▸ Data listing
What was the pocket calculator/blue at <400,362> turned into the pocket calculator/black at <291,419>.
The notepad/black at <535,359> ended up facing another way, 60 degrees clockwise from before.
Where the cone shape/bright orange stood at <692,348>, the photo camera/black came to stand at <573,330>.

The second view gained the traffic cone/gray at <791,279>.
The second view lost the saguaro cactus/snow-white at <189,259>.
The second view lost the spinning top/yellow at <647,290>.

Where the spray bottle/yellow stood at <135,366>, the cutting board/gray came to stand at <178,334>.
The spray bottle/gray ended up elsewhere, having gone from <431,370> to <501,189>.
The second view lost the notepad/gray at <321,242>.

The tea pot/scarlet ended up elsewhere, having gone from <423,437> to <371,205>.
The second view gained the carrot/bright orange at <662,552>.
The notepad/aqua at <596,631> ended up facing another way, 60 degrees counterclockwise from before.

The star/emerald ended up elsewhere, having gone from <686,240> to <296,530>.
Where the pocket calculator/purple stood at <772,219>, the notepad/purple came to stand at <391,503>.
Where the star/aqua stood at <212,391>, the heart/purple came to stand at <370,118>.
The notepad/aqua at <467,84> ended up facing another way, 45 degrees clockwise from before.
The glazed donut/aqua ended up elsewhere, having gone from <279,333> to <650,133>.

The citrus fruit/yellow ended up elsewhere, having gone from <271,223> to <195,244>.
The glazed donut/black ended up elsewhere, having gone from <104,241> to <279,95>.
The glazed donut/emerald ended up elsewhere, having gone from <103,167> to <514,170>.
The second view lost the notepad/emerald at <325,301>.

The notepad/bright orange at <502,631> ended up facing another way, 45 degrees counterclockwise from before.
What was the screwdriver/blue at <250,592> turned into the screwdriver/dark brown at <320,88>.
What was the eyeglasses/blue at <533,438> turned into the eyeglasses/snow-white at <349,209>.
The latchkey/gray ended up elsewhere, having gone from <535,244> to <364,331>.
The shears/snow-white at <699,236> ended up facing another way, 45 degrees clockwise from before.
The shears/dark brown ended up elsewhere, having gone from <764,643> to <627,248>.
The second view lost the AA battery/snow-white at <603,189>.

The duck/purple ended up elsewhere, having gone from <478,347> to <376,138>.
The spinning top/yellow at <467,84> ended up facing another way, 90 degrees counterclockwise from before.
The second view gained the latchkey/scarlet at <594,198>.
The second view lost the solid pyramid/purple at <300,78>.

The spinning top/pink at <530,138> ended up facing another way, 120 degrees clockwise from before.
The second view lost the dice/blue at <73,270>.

▸ Work request
Exactly as they appear above, return all of the records.

▸ Written answer
What was the pocket calculator/blue at <400,362> turned into the pocket calculator/black at <291,419>.
The notepad/black at <535,359> ended up facing another way, 60 degrees clockwise from before.
Where the cone shape/bright orange stood at <692,348>, the photo camera/black came to stand at <573,330>.

The second view gained the traffic cone/gray at <791,279>.
The second view lost the saguaro cactus/snow-white at <189,259>.
The second view lost the spinning top/yellow at <647,290>.

Where the spray bottle/yellow stood at <135,366>, the cutting board/gray came to stand at <178,334>.
The spray bottle/gray ended up elsewhere, having gone from <431,370> to <501,189>.
The second view lost the notepad/gray at <321,242>.

The tea pot/scarlet ended up elsewhere, having gone from <423,437> to <371,205>.
The second view gained the carrot/bright orange at <662,552>.
The notepad/aqua at <596,631> ended up facing another way, 60 degrees counterclockwise from before.

The star/emerald ended up elsewhere, having gone from <686,240> to <296,530>.
Where the pocket calculator/purple stood at <772,219>, the notepad/purple came to stand at <391,503>.
Where the star/aqua stood at <212,391>, the heart/purple came to stand at <370,118>.
The notepad/aqua at <467,84> ended up facing another way, 45 degrees clockwise from before.
The glazed donut/aqua ended up elsewhere, having gone from <279,333> to <650,133>.

The citrus fruit/yellow ended up elsewhere, having gone from <271,223> to <195,244>.
The glazed donut/black ended up elsewhere, having gone from <104,241> to <279,95>.
The glazed donut/emerald ended up elsewhere, having gone from <103,167> to <514,170>.
The second view lost the notepad/emerald at <325,301>.

The notepad/bright orange at <502,631> ended up facing another way, 45 degrees counterclockwise from before.
What was the screwdriver/blue at <250,592> turned into the screwdriver/dark brown at <320,88>.
What was the eyeglasses/blue at <533,438> turned into the eyeglasses/snow-white at <349,209>.
The latchkey/gray ended up elsewhere, having gone from <535,244> to <364,331>.
The shears/snow-white at <699,236> ended up facing another way, 45 degrees clockwise from before.
The shears/dark brown ended up elsewhere, having gone from <764,643> to <627,248>.
The second view lost the AA battery/snow-white at <603,189>.

The duck/purple ended up elsewhere, having gone from <478,347> to <376,138>.
The spinning top/yellow at <467,84> ended up facing another way, 90 degrees counterclockwise from before.
The second view gained the latchkey/scarlet at <594,198>.
The second view lost the solid pyramid/purple at <300,78>.

The spinning top/pink at <530,138> ended up facing another way, 120 degrees clockwise from before.
The second view lost the dice/blue at <73,270>.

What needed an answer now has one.